WORK REQUEST: Please retype every entry as written, and keep the pictures out.

RECORD SET:
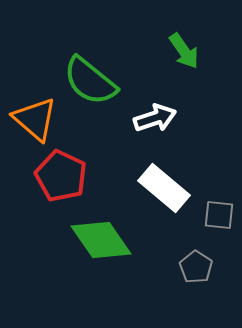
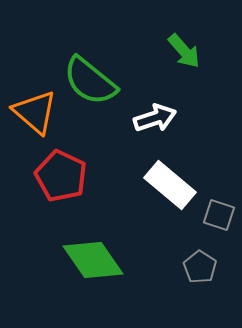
green arrow: rotated 6 degrees counterclockwise
orange triangle: moved 7 px up
white rectangle: moved 6 px right, 3 px up
gray square: rotated 12 degrees clockwise
green diamond: moved 8 px left, 20 px down
gray pentagon: moved 4 px right
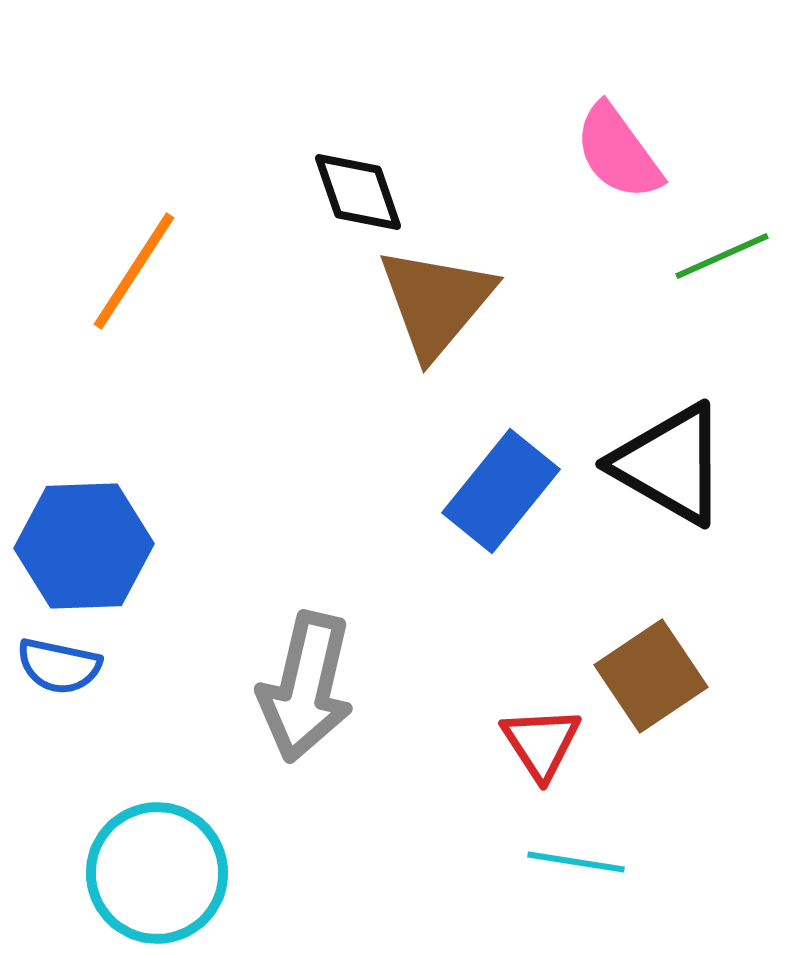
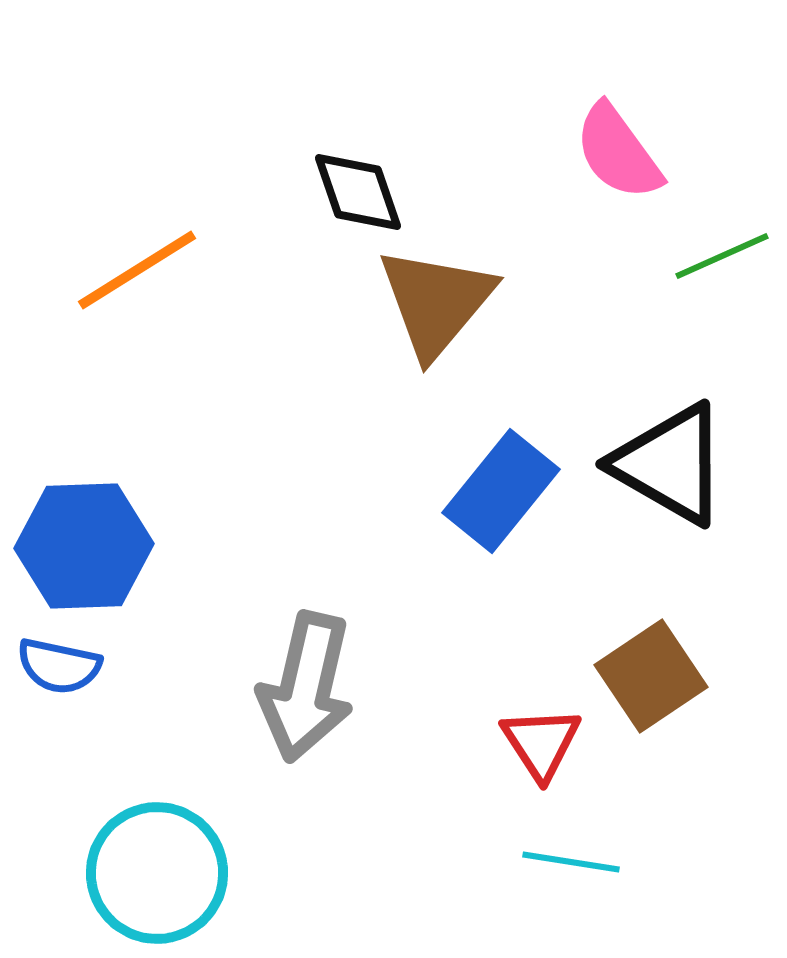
orange line: moved 3 px right, 1 px up; rotated 25 degrees clockwise
cyan line: moved 5 px left
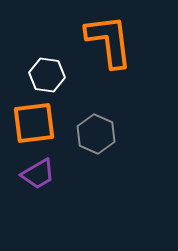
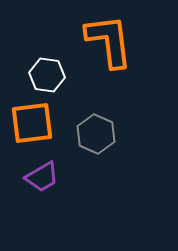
orange square: moved 2 px left
purple trapezoid: moved 4 px right, 3 px down
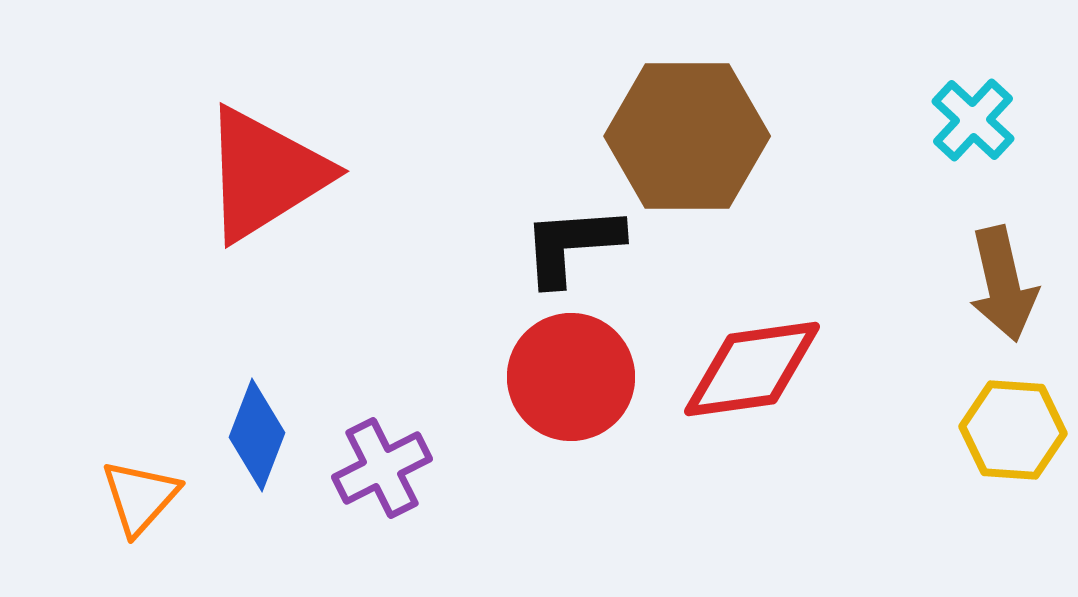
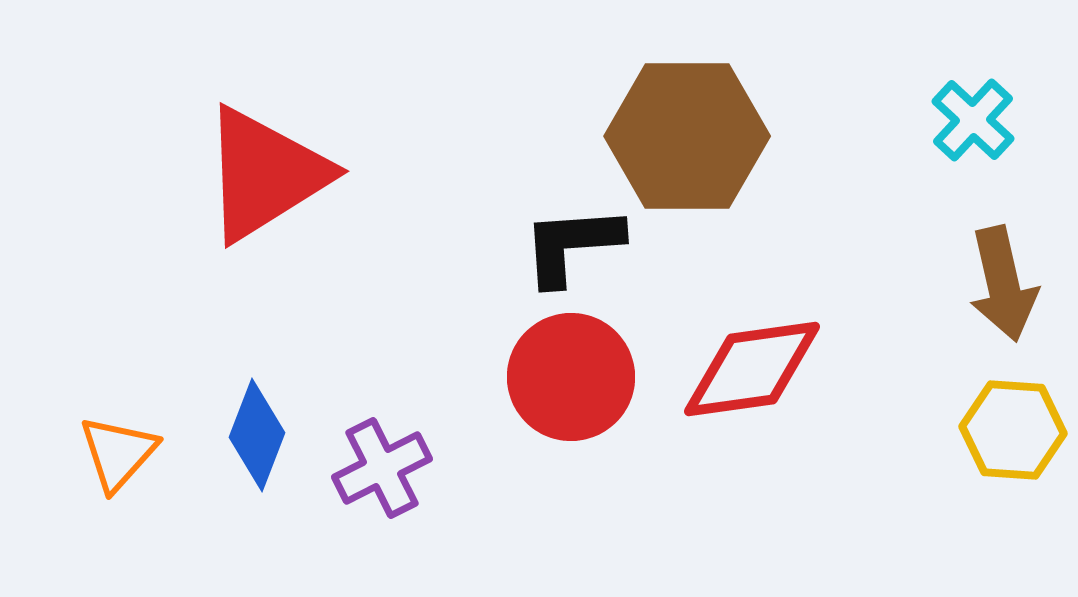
orange triangle: moved 22 px left, 44 px up
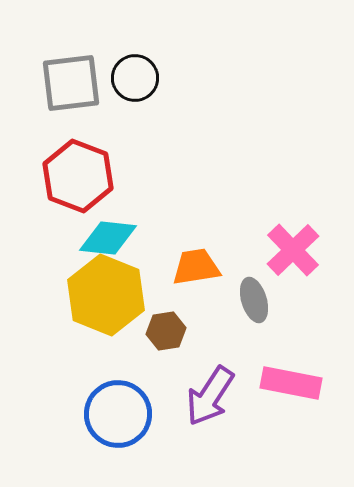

TASK ANSWER:
green arrow: rotated 6 degrees counterclockwise
orange triangle: moved 7 px up
white rectangle: moved 6 px right, 3 px up
gray square: rotated 12 degrees clockwise
green diamond: moved 8 px left, 20 px down
gray pentagon: moved 4 px right
orange line: moved 3 px right, 1 px up; rotated 25 degrees clockwise
cyan line: moved 5 px left
orange square: moved 2 px left
purple trapezoid: moved 4 px right, 3 px down
orange triangle: moved 22 px left, 44 px up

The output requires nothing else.